TASK PROMPT:
Leave out the pictures, and copy exactly the lines from the line with "R1: 15k (N_8, VDD) -> 6.8k (N_8, VDD)" through the last line of the data below.

EXCERPTED RECORDS:
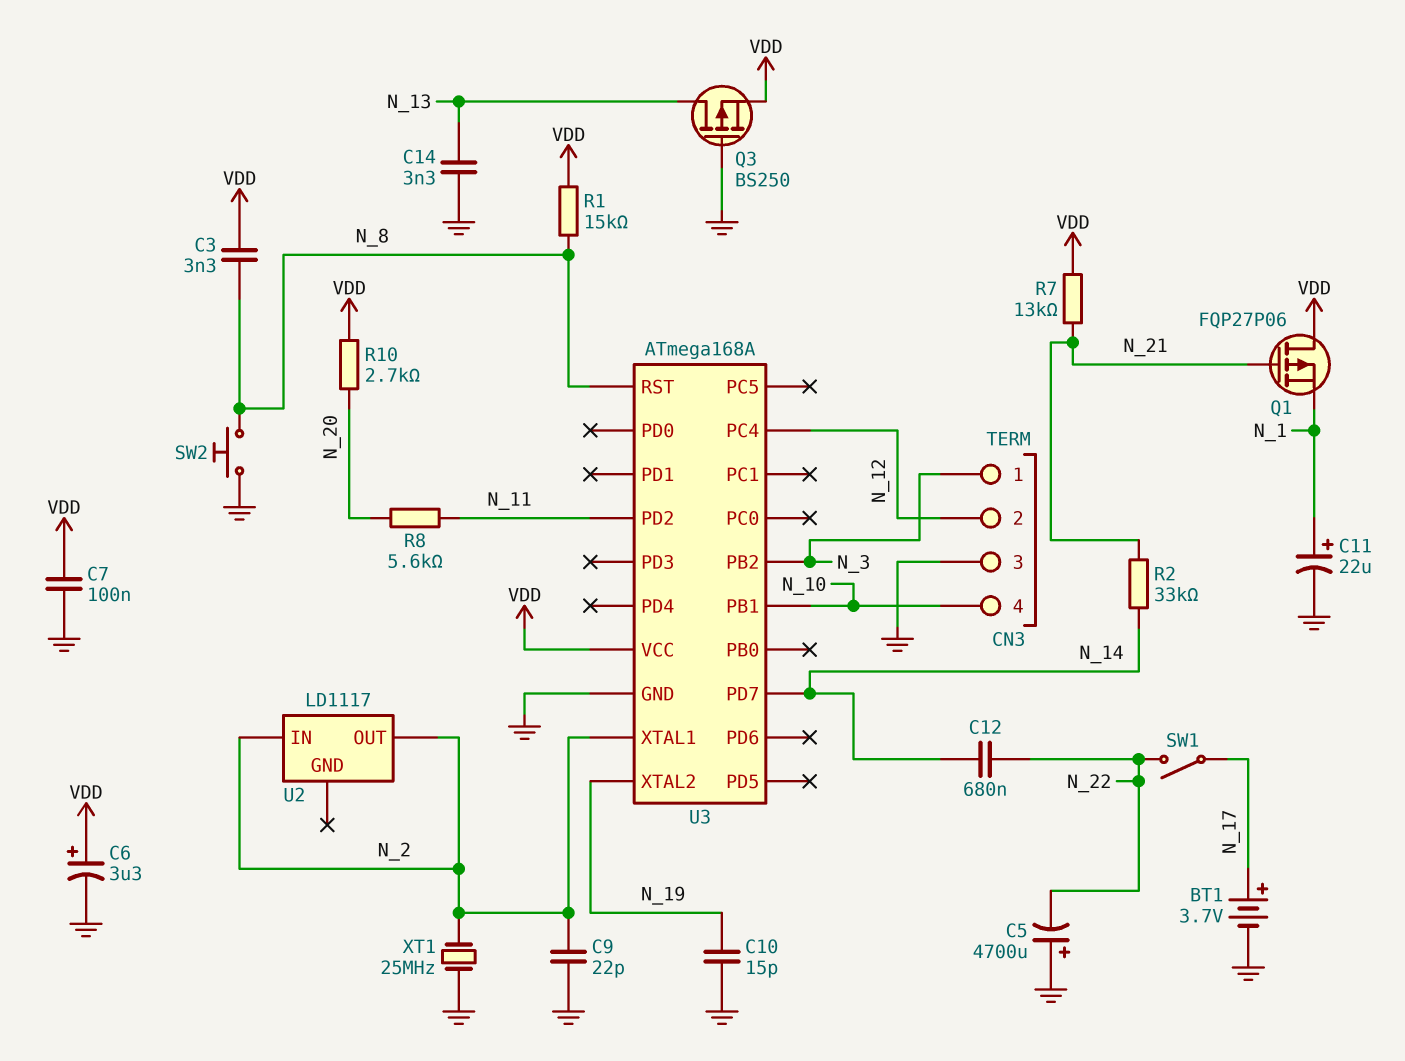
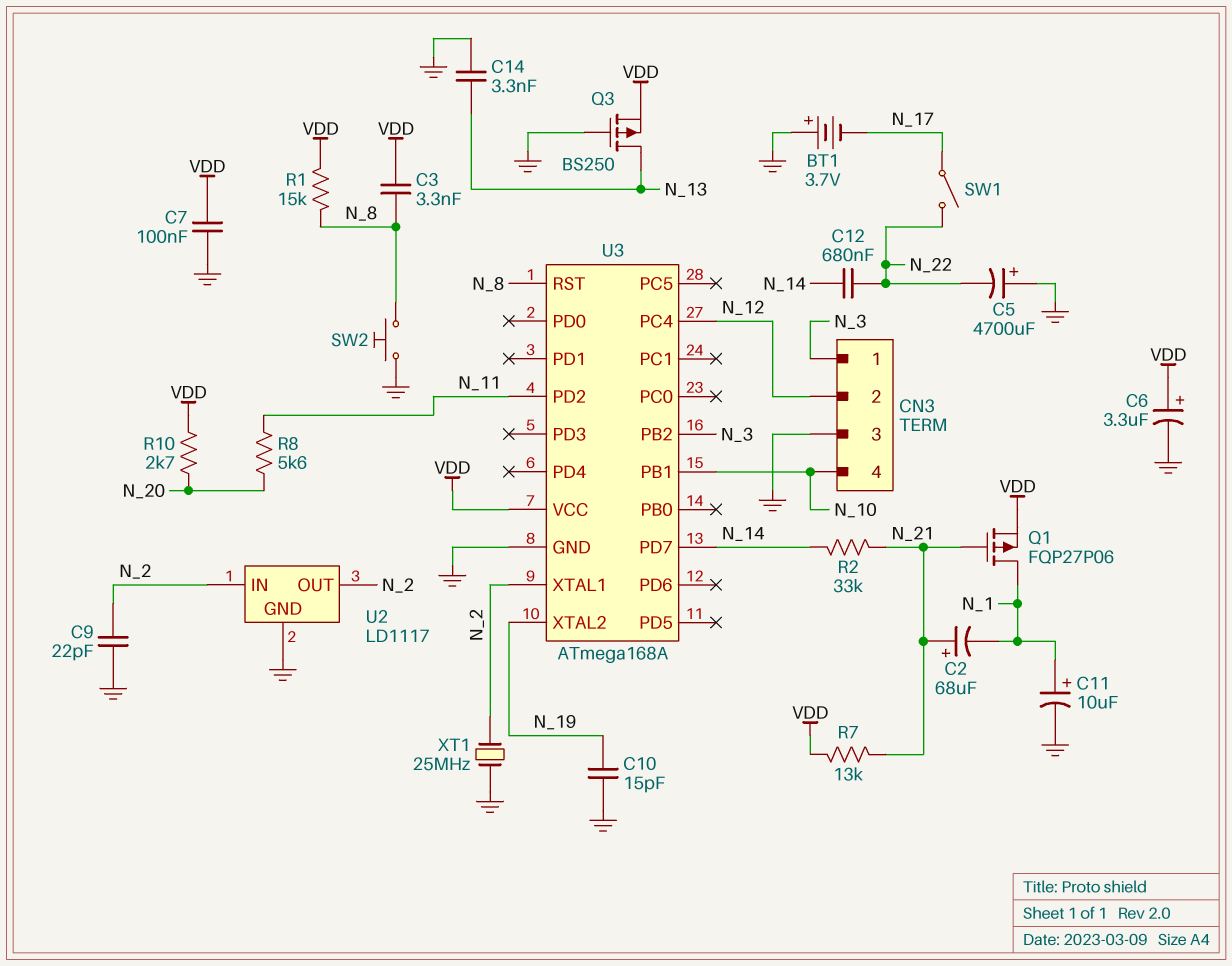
BT1: 3.7V (plus N_17, minus GND) -> 3.7V (plus GND, minus N_17)
C2: none -> 68uF (plus N_21, minus N_1)
C11: 22uF (plus N_1, minus GND) -> 10uF (plus N_1, minus GND)
Q1: PMOS FQP27P06 (G N_21, D VDD, S N_1) -> PMOS FQP27P06 (G N_21, D N_1, S VDD)
U2 pin GND: none -> GND

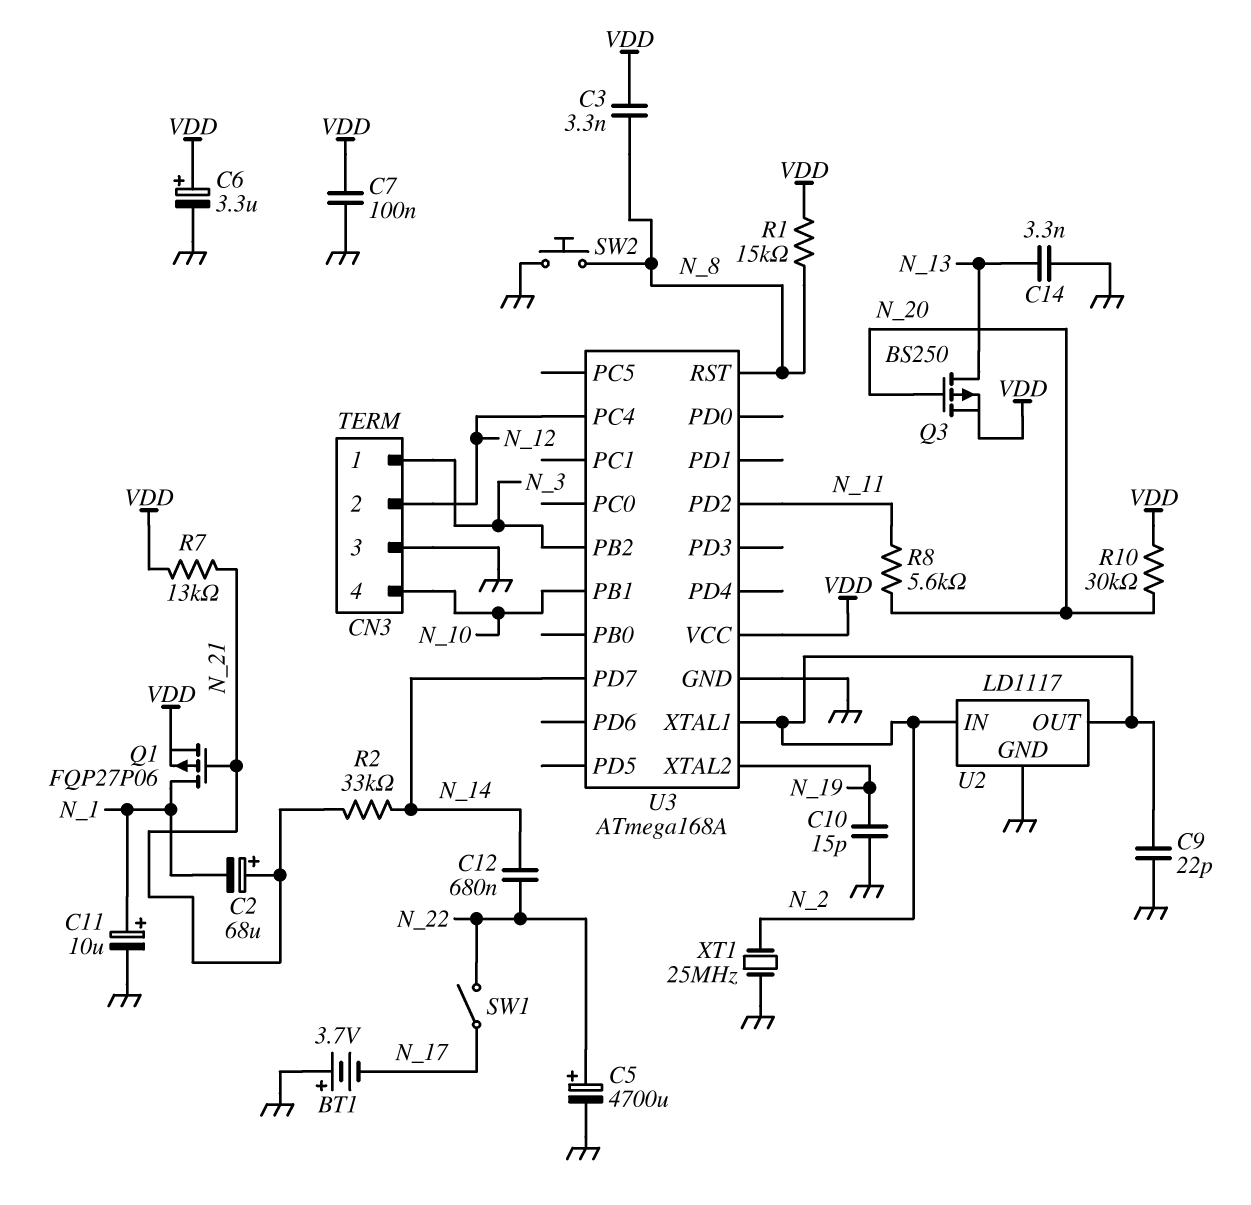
C5: 4700uF (plus GND, minus N_22) -> 4700uF (plus N_22, minus GND)
Q3: PMOS BS250 (G GND, D N_13, S VDD) -> PMOS BS250 (G N_20, D N_13, S VDD)
R10: 2.7k (N_20, VDD) -> 30k (N_20, VDD)

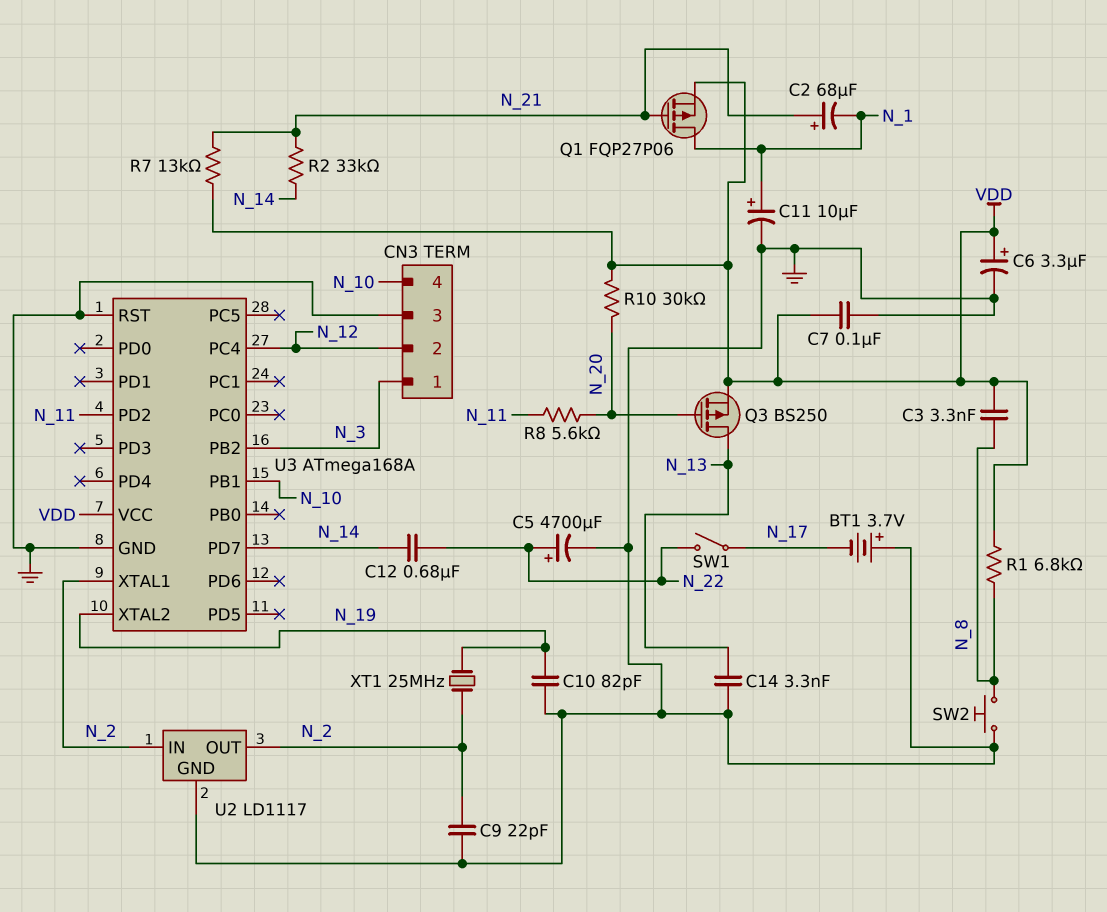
C10: 15pF (GND, N_19) -> 82pF (GND, N_19)
R1: 15k (N_8, VDD) -> 6.8k (N_8, VDD)
U3 pin RST: N_8 -> GND
XT1: 25MHz (GND, N_2) -> 25MHz (N_2, N_19)

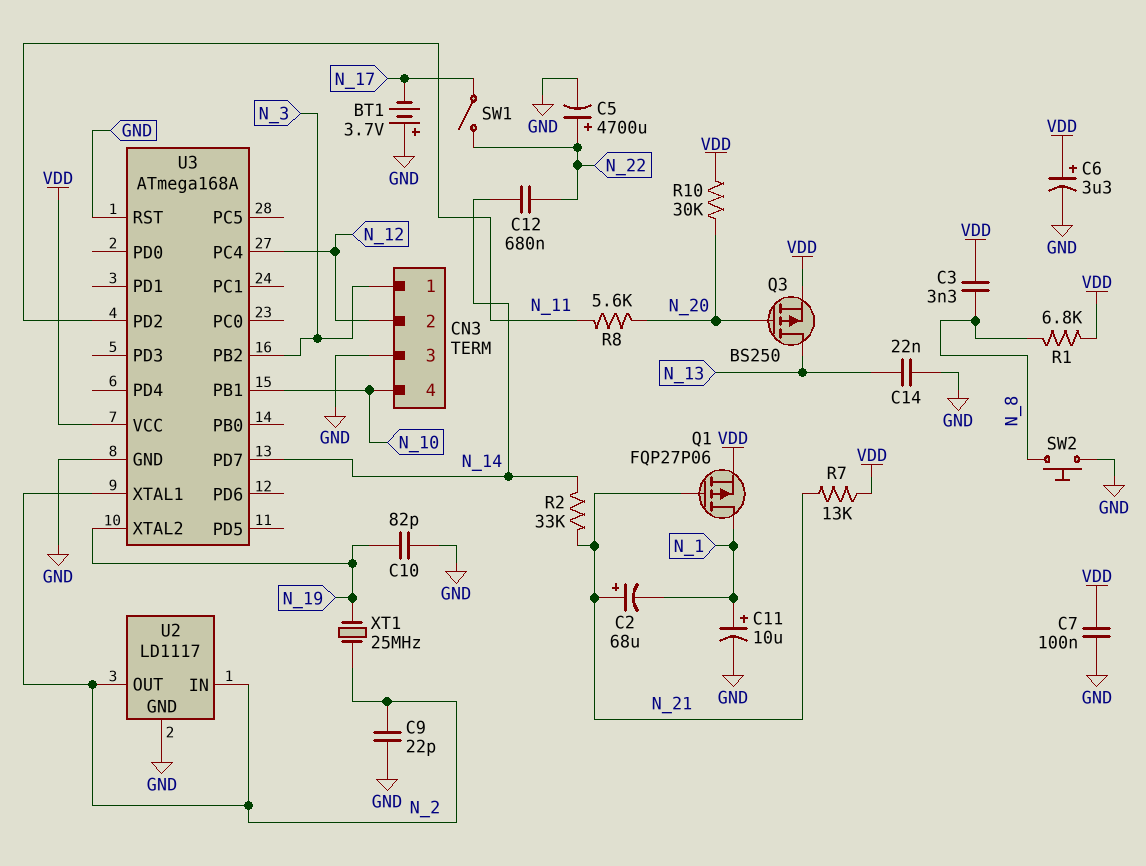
C14: 3.3nF (GND, N_13) -> 22nF (GND, N_13)

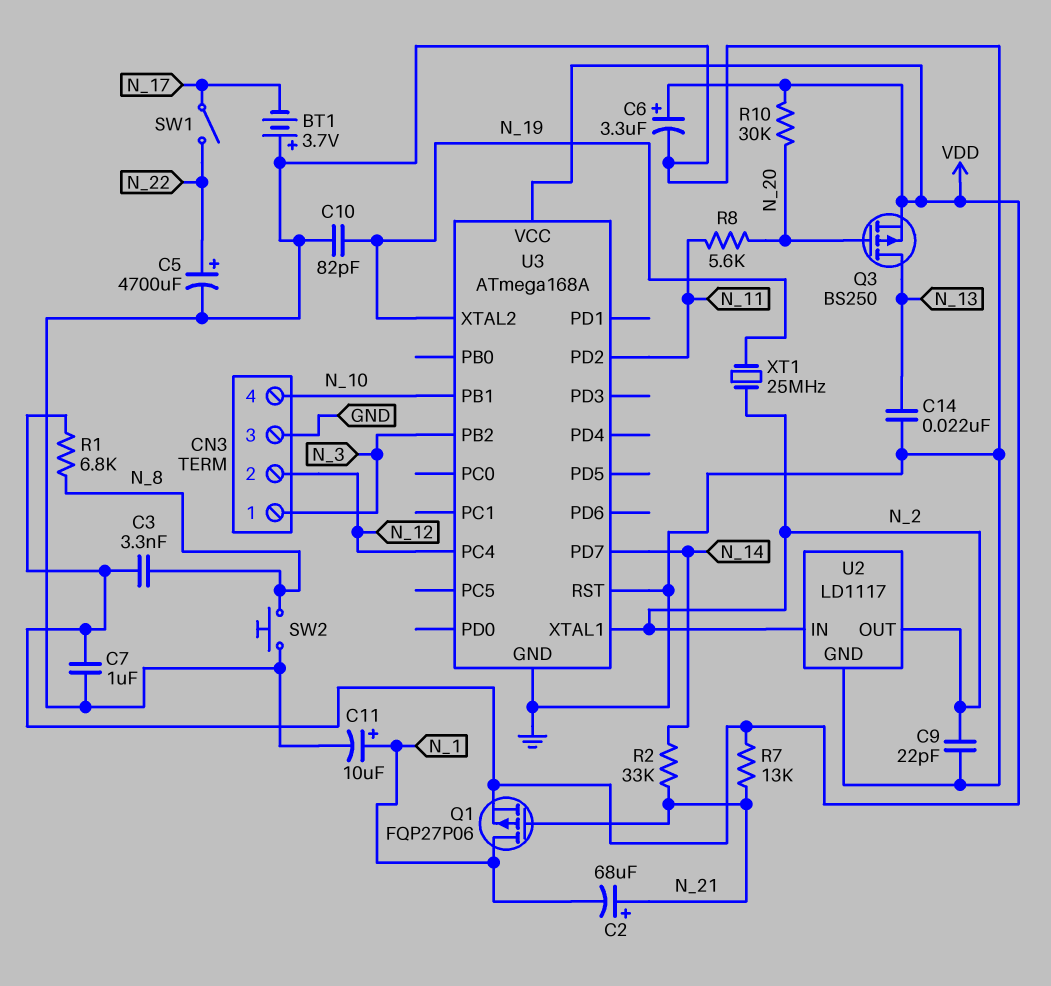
C7: 100nF (GND, VDD) -> 1uF (GND, VDD)
C12: 680nF (N_14, N_22) -> none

OUTPUT BELOW:
R1: 15k (N_8, VDD) -> 6.8k (N_8, VDD)
U3 pin RST: N_8 -> GND
XT1: 25MHz (GND, N_2) -> 25MHz (N_2, N_19)

C14: 3.3nF (GND, N_13) -> 22nF (GND, N_13)

C7: 100nF (GND, VDD) -> 1uF (GND, VDD)
C12: 680nF (N_14, N_22) -> none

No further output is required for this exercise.